> **The task**
List every line of the data below that contains the string "kern".
-- START Materials provided --
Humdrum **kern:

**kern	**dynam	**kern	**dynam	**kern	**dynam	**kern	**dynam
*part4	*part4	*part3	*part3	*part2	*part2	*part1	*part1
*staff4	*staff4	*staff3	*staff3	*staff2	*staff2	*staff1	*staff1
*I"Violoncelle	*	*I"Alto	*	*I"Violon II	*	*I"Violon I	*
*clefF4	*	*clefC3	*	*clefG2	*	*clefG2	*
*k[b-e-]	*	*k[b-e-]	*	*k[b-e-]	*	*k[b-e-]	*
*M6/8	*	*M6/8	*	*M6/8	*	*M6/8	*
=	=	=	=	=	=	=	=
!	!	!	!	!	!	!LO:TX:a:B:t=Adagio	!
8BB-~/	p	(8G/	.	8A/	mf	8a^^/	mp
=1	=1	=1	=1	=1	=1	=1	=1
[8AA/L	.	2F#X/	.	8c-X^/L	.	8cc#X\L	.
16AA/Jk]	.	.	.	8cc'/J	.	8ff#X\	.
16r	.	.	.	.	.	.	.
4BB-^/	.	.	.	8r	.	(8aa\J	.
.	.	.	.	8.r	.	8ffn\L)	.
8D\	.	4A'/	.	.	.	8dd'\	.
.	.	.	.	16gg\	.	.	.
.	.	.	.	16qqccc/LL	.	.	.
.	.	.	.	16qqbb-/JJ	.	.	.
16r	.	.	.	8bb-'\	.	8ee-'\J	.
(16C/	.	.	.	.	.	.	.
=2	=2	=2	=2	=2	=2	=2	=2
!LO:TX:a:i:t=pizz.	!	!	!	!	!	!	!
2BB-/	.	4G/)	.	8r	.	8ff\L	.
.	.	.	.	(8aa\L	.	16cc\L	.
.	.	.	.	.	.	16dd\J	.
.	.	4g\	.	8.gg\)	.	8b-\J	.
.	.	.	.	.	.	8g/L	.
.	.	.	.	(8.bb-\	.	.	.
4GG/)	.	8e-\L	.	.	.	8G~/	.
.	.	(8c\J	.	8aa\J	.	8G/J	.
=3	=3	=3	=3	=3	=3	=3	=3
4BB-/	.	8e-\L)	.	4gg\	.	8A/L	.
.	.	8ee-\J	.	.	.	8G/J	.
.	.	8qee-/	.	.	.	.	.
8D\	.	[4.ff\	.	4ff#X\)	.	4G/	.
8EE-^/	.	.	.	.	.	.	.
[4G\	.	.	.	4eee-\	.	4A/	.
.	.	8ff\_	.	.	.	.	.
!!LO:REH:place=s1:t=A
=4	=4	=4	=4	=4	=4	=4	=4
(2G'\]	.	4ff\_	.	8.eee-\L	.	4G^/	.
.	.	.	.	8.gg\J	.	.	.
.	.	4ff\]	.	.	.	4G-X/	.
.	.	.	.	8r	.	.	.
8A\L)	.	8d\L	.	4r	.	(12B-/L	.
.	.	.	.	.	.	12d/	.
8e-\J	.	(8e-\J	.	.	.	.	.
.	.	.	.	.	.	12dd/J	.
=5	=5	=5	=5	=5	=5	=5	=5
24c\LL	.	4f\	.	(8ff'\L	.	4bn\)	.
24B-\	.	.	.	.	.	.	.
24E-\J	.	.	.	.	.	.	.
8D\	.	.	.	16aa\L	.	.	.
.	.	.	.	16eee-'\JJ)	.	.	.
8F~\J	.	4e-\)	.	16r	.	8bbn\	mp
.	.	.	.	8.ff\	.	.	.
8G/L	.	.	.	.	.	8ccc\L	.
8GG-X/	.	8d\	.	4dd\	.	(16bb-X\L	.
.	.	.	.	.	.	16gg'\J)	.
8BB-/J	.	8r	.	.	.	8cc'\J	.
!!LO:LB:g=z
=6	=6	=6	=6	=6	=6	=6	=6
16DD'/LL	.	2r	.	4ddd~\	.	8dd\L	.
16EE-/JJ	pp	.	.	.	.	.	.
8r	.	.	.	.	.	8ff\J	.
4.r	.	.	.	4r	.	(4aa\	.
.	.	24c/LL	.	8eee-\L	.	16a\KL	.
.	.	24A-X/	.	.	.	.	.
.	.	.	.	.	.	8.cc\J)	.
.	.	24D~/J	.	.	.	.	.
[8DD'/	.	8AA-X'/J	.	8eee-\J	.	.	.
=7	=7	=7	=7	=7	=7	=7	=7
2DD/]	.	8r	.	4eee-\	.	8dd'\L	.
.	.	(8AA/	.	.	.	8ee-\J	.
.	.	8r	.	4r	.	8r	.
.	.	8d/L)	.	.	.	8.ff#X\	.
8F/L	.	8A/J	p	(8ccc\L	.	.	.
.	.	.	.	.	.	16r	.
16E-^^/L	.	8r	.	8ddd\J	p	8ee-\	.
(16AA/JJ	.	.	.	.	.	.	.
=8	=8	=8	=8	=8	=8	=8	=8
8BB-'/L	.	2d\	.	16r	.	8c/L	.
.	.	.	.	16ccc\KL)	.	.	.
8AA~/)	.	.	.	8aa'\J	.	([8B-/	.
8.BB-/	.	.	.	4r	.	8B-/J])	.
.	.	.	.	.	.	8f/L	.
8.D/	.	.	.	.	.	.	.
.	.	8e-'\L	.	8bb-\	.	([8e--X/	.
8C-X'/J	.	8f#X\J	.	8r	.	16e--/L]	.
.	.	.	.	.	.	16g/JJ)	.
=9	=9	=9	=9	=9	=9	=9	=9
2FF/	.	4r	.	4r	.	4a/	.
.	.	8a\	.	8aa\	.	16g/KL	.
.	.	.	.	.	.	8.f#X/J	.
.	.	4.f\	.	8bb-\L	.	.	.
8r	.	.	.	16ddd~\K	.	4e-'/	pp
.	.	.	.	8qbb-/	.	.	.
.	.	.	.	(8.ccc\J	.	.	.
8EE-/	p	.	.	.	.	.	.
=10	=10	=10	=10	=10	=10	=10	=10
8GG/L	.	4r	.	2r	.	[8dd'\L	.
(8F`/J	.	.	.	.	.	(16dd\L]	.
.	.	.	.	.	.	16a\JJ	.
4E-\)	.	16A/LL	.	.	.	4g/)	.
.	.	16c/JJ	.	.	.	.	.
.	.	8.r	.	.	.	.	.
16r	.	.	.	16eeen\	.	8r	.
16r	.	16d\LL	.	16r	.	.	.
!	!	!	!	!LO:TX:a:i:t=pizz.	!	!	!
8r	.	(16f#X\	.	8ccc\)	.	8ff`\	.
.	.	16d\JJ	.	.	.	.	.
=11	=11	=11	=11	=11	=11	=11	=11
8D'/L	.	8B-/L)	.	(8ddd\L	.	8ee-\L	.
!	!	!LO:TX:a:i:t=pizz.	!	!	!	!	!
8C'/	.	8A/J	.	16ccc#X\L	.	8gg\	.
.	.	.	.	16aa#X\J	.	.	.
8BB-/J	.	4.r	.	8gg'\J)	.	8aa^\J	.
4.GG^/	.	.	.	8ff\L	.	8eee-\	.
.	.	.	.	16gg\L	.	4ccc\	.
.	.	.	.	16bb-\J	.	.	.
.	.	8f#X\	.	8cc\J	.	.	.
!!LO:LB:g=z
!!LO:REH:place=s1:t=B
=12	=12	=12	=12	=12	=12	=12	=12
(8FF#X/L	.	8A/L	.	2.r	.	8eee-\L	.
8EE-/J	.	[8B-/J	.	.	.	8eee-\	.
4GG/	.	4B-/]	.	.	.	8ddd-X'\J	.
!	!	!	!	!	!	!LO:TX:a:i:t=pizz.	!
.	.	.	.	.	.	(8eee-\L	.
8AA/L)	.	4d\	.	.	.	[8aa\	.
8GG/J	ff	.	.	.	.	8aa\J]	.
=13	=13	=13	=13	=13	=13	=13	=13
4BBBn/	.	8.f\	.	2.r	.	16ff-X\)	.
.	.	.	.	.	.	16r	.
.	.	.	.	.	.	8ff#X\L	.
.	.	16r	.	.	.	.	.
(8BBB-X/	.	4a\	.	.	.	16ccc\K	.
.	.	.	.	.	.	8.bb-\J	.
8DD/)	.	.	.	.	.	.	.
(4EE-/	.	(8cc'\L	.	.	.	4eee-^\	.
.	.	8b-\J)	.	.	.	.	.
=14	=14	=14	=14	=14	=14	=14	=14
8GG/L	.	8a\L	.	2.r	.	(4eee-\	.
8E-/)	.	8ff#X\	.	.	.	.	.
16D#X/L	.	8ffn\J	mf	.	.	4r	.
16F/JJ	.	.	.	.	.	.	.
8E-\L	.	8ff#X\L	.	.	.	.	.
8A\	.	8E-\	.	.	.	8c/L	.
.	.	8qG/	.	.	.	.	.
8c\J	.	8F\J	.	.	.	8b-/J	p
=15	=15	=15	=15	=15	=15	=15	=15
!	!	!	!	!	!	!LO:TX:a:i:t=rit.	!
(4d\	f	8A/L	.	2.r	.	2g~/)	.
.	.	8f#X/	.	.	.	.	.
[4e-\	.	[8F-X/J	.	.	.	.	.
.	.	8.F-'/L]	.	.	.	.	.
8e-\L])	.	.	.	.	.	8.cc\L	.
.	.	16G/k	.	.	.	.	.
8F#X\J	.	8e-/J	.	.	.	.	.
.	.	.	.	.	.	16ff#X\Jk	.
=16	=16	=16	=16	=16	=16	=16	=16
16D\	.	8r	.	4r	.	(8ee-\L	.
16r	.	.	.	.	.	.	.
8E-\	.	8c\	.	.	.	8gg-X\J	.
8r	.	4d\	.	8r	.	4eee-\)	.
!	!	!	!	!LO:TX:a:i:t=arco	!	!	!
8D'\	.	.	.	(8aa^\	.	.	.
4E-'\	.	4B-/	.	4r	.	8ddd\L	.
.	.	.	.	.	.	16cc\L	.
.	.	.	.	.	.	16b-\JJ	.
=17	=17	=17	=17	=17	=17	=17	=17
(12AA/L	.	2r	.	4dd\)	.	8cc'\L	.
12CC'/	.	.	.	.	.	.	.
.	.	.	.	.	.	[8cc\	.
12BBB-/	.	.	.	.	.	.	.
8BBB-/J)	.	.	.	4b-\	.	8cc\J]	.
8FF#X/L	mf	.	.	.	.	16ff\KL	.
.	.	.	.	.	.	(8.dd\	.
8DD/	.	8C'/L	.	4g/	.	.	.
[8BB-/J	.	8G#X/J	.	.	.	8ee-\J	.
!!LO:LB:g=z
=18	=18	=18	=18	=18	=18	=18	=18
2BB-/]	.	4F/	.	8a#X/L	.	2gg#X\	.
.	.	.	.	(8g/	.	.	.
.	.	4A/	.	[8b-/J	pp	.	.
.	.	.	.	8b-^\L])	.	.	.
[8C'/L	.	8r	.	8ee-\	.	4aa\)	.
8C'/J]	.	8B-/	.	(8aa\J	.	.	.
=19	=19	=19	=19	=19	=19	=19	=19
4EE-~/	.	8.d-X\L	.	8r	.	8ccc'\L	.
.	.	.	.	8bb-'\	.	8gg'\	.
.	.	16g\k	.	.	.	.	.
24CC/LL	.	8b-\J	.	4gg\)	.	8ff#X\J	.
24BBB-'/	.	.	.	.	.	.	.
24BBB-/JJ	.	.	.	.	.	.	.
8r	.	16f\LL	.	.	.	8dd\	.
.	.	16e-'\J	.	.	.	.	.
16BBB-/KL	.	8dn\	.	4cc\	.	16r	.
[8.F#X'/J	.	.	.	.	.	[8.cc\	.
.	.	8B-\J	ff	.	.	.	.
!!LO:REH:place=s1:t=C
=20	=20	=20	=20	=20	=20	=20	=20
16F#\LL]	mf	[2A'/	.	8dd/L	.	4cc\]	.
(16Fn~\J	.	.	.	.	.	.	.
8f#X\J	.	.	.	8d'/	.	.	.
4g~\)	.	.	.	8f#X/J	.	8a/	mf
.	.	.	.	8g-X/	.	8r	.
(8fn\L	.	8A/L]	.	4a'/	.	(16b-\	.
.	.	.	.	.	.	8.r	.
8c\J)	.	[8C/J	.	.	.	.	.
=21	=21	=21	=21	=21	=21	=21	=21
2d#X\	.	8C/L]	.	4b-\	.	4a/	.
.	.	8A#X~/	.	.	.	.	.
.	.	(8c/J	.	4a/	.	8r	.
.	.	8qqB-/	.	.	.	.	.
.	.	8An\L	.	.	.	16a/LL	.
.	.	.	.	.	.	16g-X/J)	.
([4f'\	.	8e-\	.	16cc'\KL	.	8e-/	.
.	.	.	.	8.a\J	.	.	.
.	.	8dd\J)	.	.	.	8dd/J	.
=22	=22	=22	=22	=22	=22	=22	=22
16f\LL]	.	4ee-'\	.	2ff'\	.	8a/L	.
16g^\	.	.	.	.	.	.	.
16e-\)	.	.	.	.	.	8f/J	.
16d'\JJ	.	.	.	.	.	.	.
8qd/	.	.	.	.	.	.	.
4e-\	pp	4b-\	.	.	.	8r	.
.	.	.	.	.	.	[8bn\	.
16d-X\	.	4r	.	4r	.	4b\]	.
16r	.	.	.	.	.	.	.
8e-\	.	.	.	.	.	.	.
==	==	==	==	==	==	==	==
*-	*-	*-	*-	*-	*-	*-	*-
-- END Materials provided --
> **Solution for this exercise**
Humdrum **kern:
**kern	**dynam	**kern	**dynam	**kern	**dynam	**kern	**dynam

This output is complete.